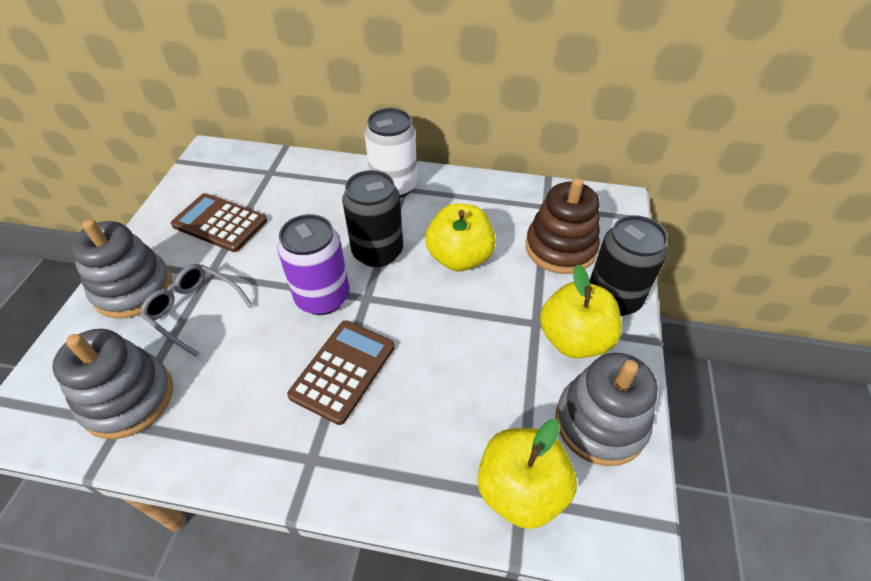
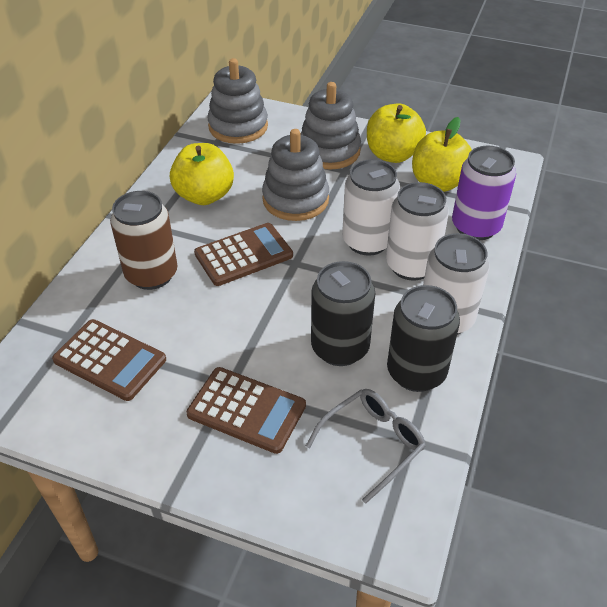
brown calculator: 2 -> 3
brown can: 0 -> 1
brown stacking toy: 1 -> 0
white can: 1 -> 3

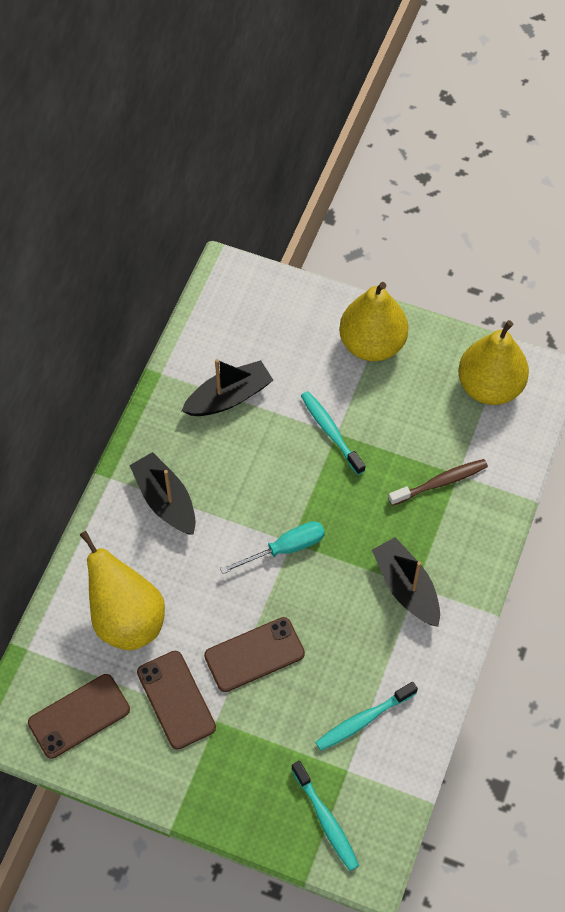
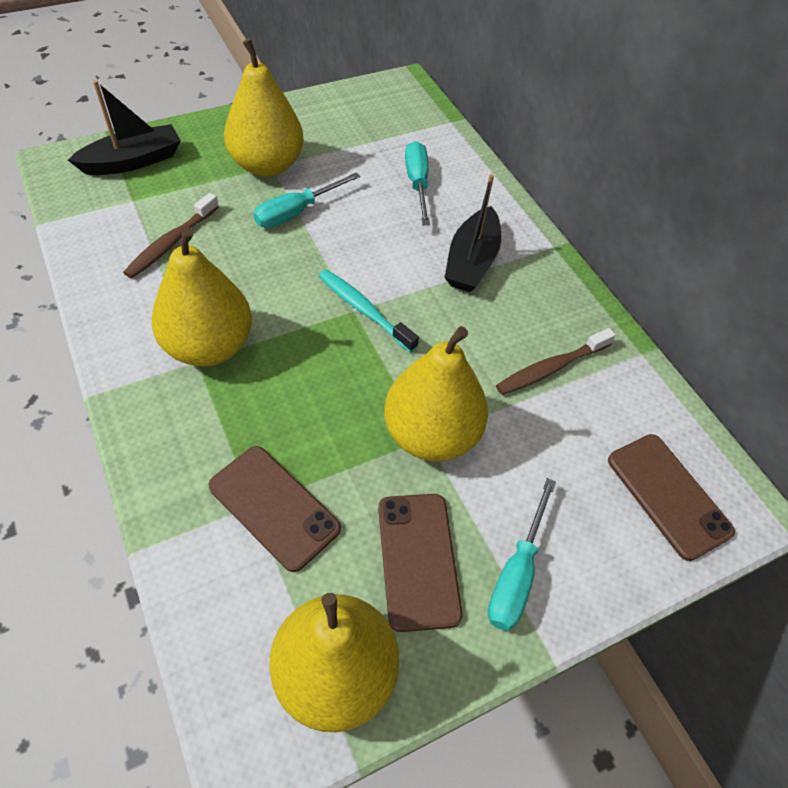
black boat: 3 -> 2
brown toothbrush: 1 -> 2
turquoise screwdriver: 1 -> 3
turquoise toothbrush: 3 -> 1
yellow pear: 3 -> 4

■ Your assignment: Retype verbatim only the lines beginning with the line that contains "brown can: 0 -> 1" and ending with the last line of the listing above; pictures are to be excluded.

■ Output below:
brown can: 0 -> 1
brown stacking toy: 1 -> 0
white can: 1 -> 3

black boat: 3 -> 2
brown toothbrush: 1 -> 2
turquoise screwdriver: 1 -> 3
turquoise toothbrush: 3 -> 1
yellow pear: 3 -> 4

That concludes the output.